* About this exercise: When you copy from the entries that follow, take only the lines from the one with "green plate H2" down to the one with "white brick G2", keeping both ends and dropping every picture.

[Dataset records — start]

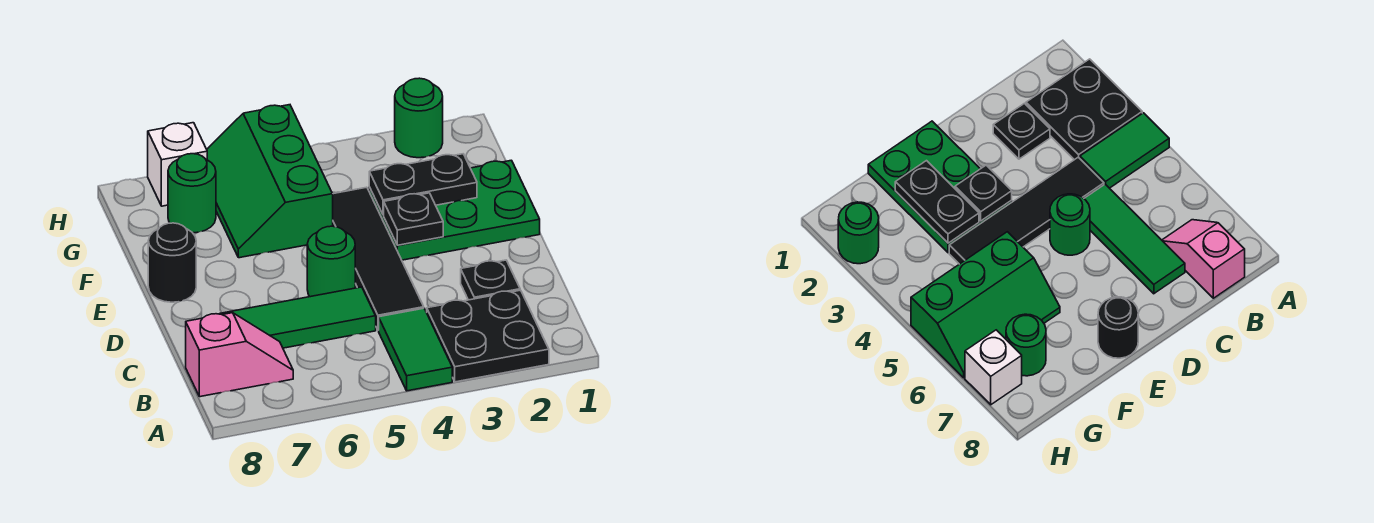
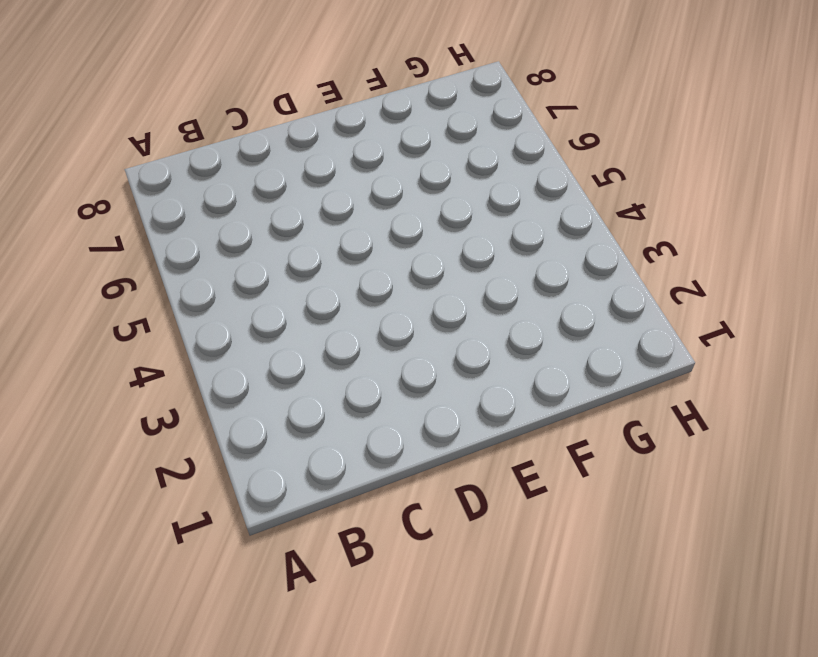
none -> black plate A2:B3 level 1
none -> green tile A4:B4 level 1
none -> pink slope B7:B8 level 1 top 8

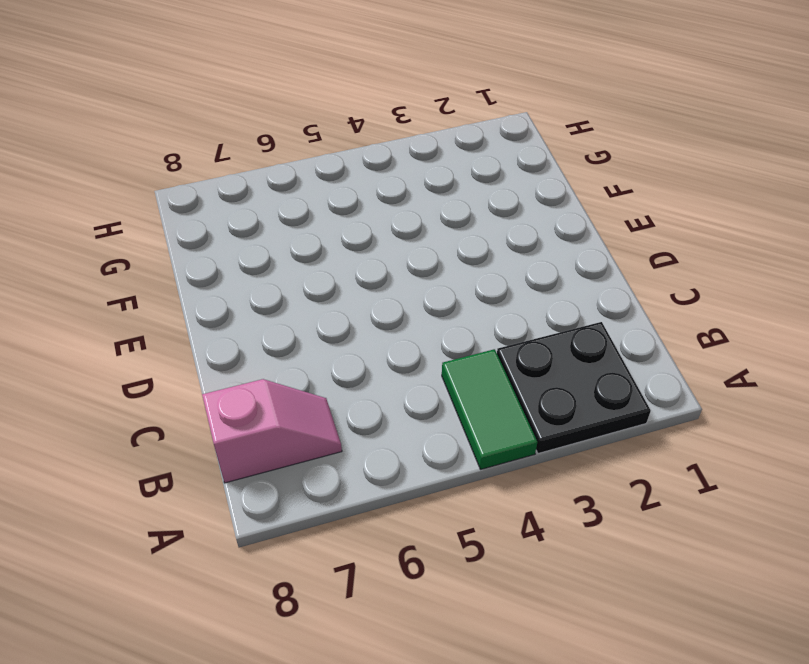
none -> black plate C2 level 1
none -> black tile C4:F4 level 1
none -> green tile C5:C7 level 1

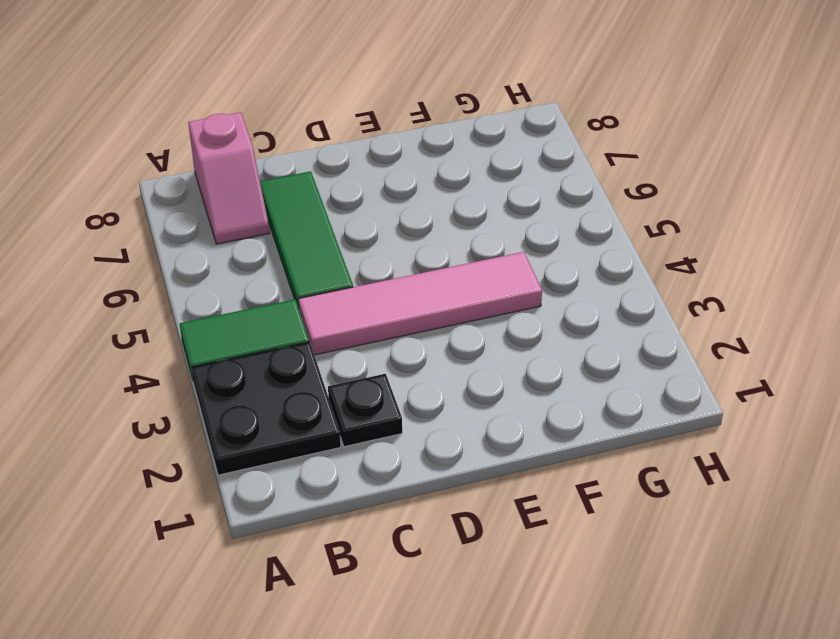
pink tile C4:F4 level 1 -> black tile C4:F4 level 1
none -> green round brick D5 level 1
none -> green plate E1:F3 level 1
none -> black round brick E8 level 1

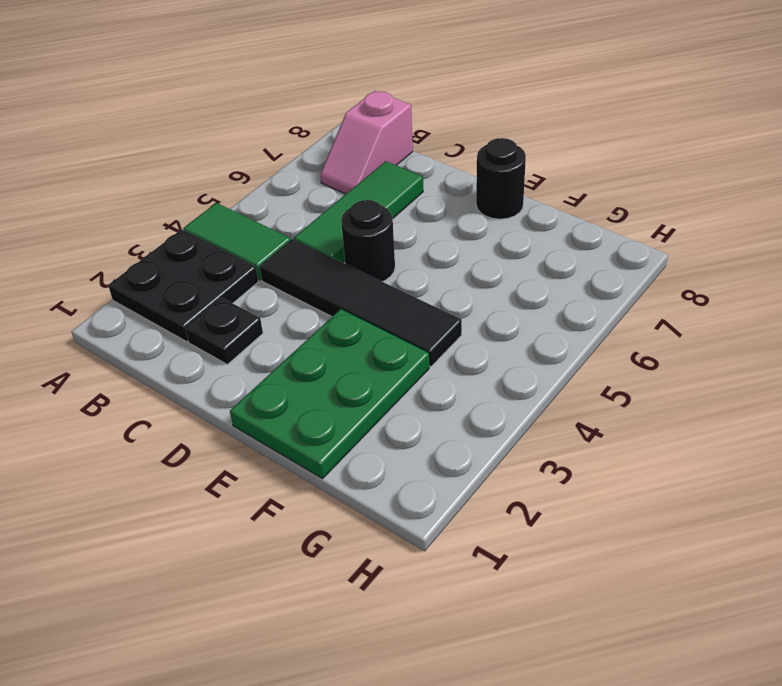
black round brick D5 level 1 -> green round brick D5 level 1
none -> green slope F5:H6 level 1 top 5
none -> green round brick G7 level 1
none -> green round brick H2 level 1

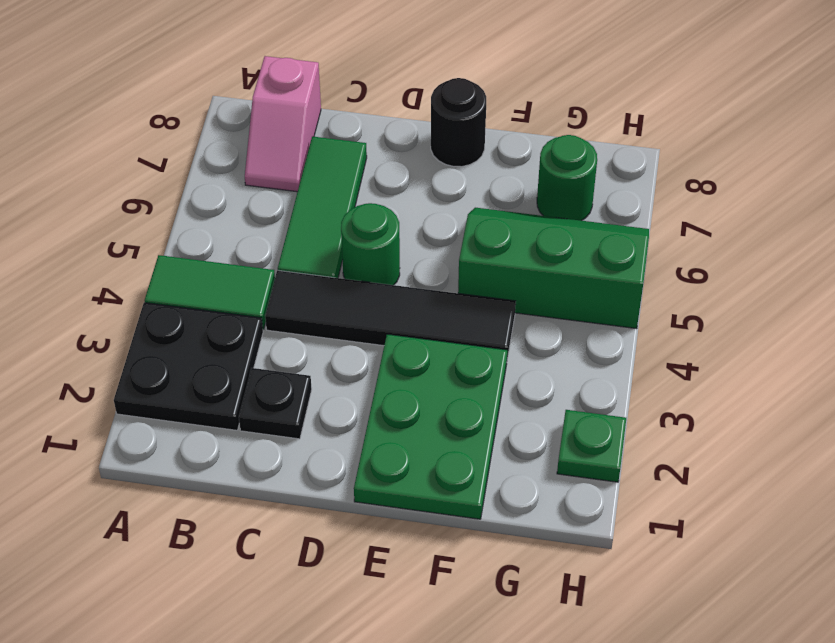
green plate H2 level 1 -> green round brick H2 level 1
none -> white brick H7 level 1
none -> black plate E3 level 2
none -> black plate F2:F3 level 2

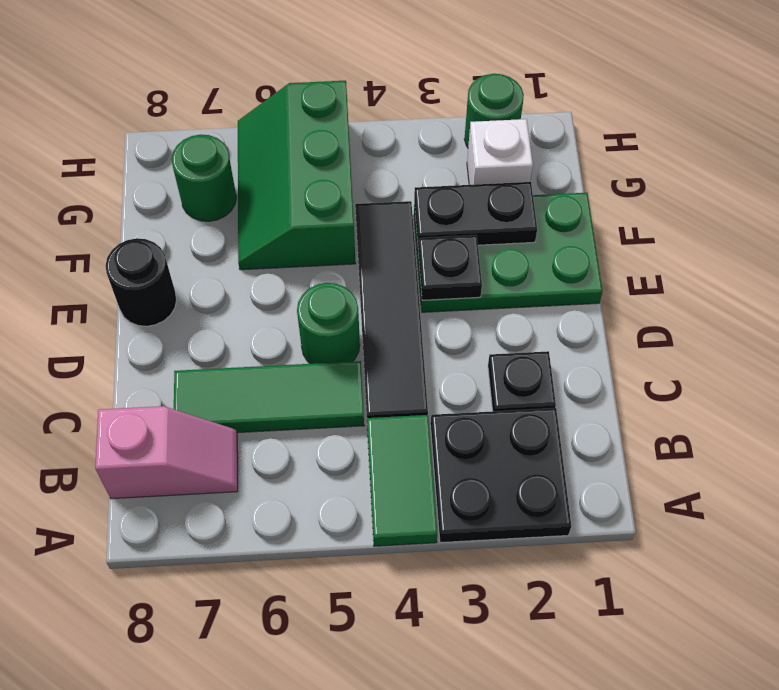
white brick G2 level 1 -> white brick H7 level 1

[Dataset records — finish]
[Dataset records — start]

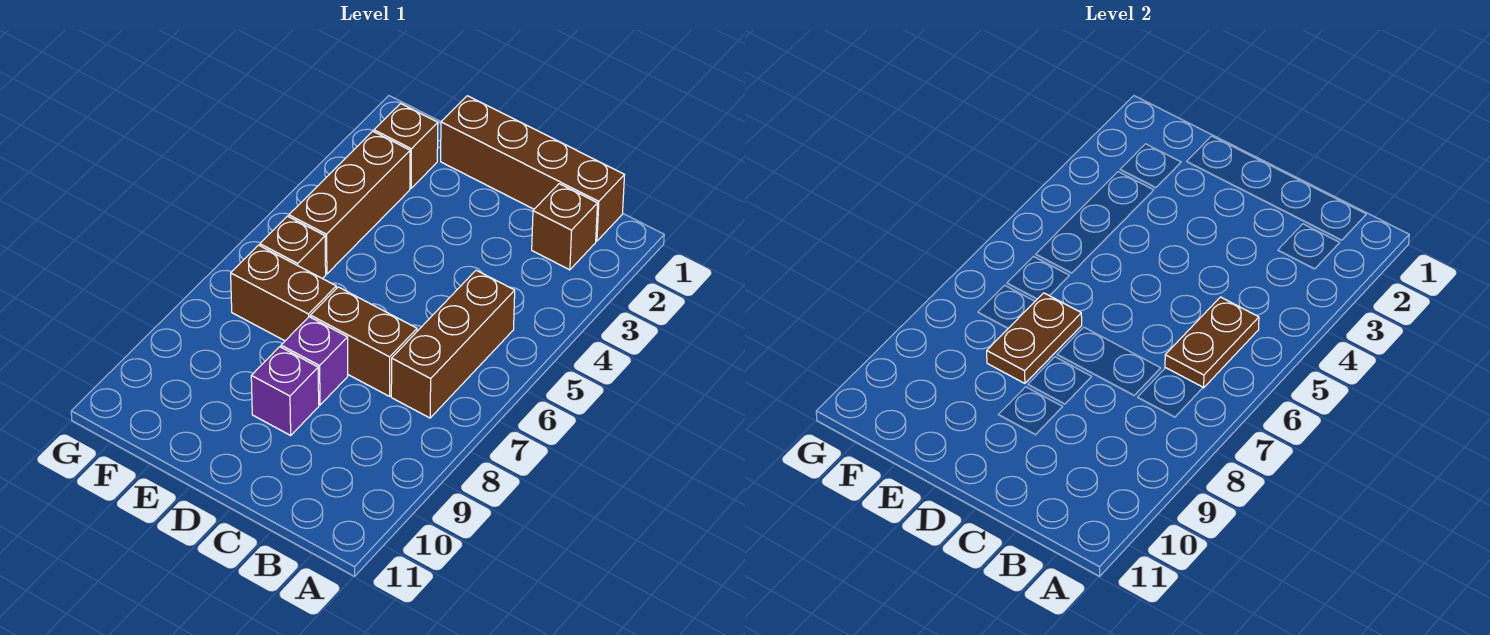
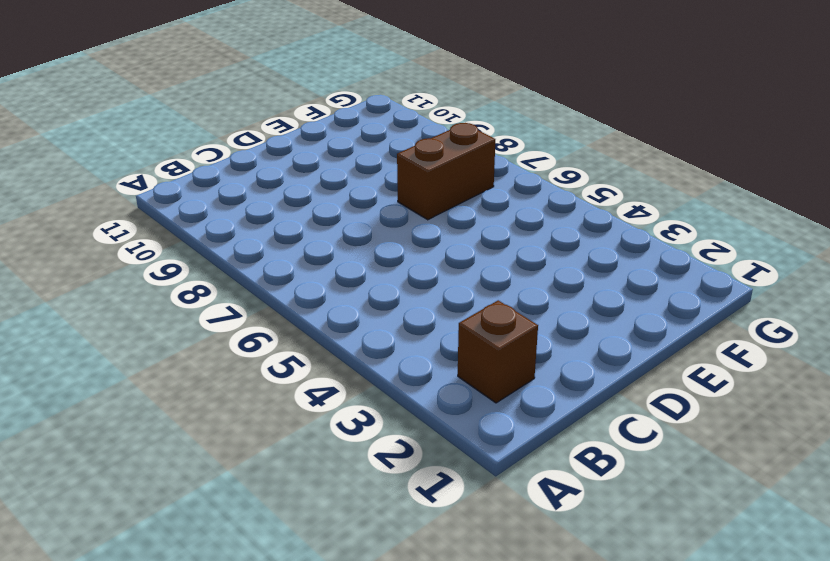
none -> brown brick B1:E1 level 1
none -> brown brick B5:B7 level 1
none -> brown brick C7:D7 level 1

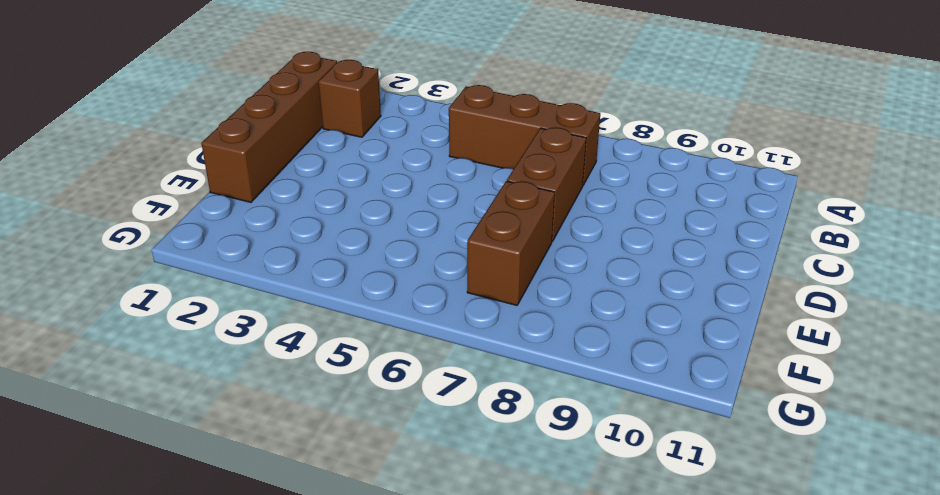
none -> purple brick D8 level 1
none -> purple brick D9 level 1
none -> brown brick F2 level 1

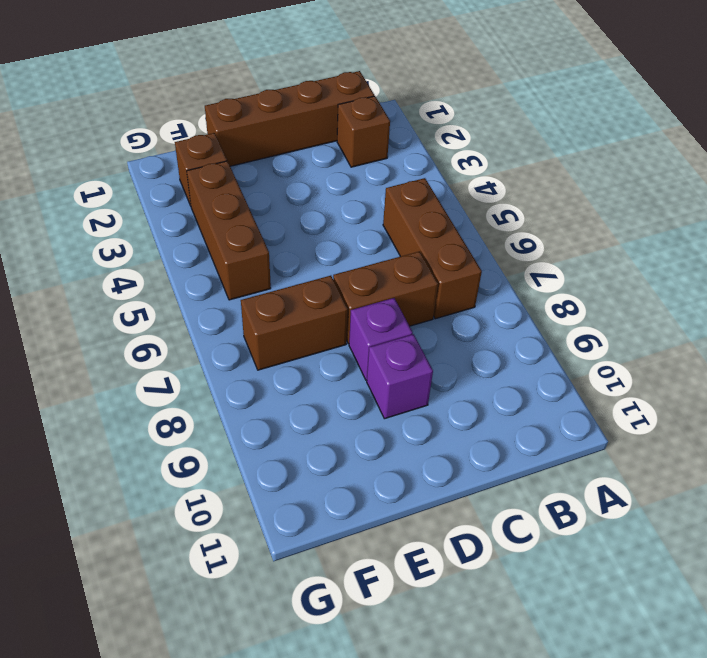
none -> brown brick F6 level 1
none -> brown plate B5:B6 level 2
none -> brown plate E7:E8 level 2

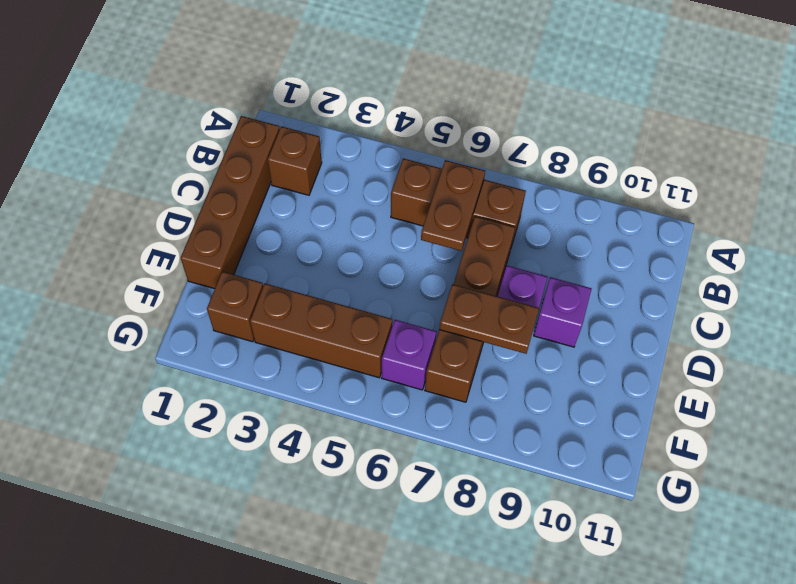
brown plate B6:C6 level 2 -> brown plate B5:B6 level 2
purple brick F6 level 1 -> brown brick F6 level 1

[Dataset records — finish]

* Solution:
green plate H2 level 1 -> green round brick H2 level 1
none -> white brick H7 level 1
none -> black plate E3 level 2
none -> black plate F2:F3 level 2

white brick G2 level 1 -> white brick H7 level 1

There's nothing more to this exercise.